Revision tracking records:
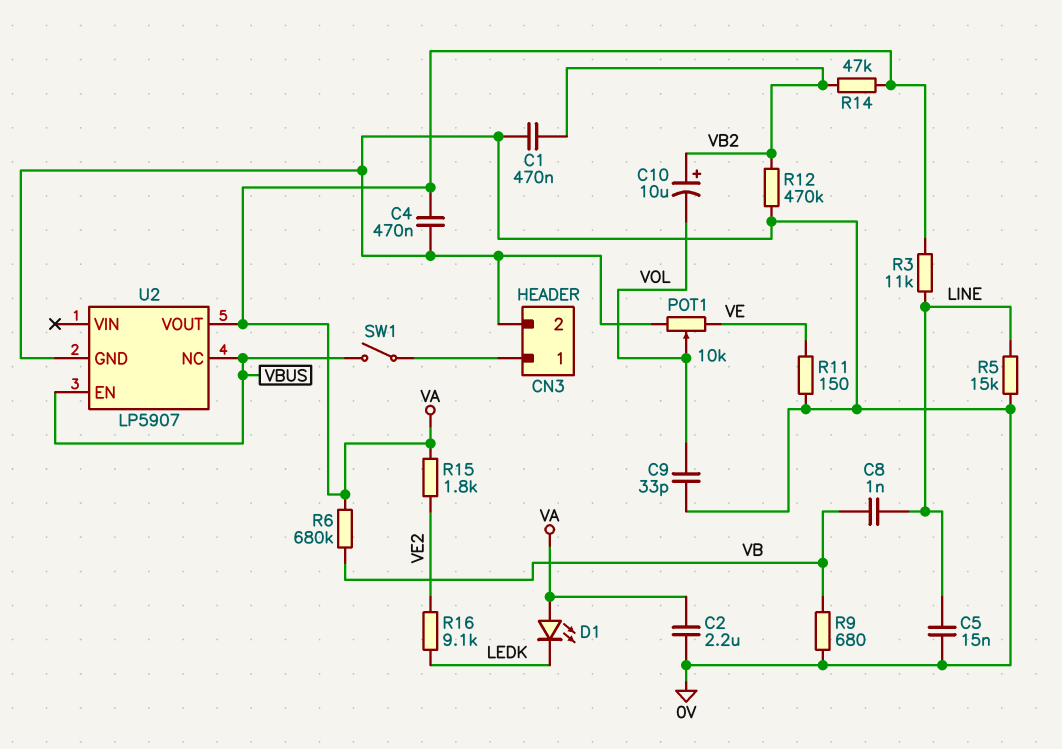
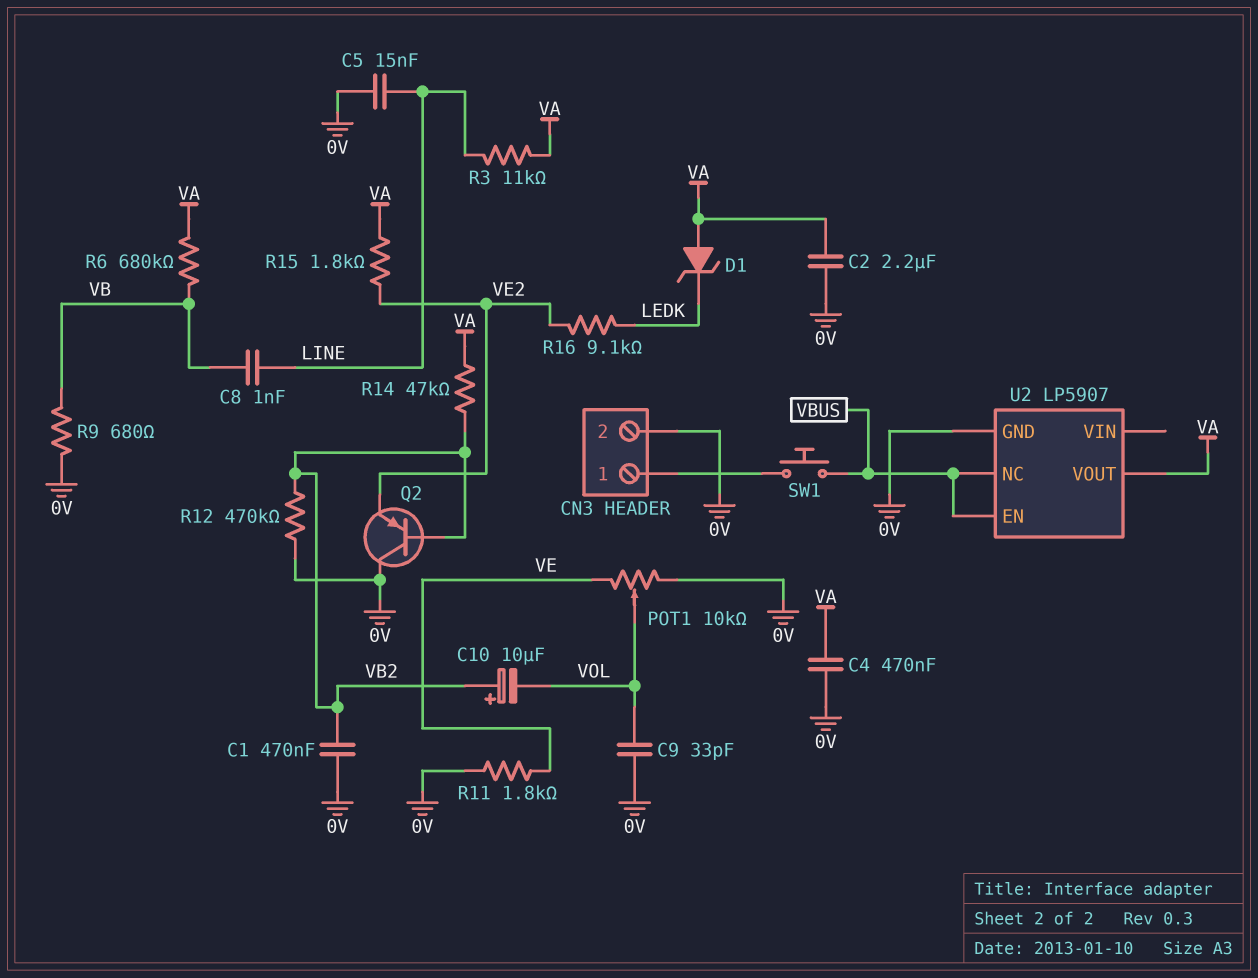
D1: LED (A VA, K LEDK) -> zener (A VA, K LEDK)
Q2: none -> PNP (B VB2, C 0V, E VE2)
R5: 15k (0V, LINE) -> none
R11: 150 (0V, VE) -> 1.8k (0V, VE)
SW1: switch (CN3/1, VBUS) -> button (CN3/1, VBUS)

### Problem statement:
Up to and including the last line of the data, copy each line exactly, starting with the line that contains "R11: 150 (0V, VE) -> 1.8k (0V, VE)".

### Response to this task:
R11: 150 (0V, VE) -> 1.8k (0V, VE)
SW1: switch (CN3/1, VBUS) -> button (CN3/1, VBUS)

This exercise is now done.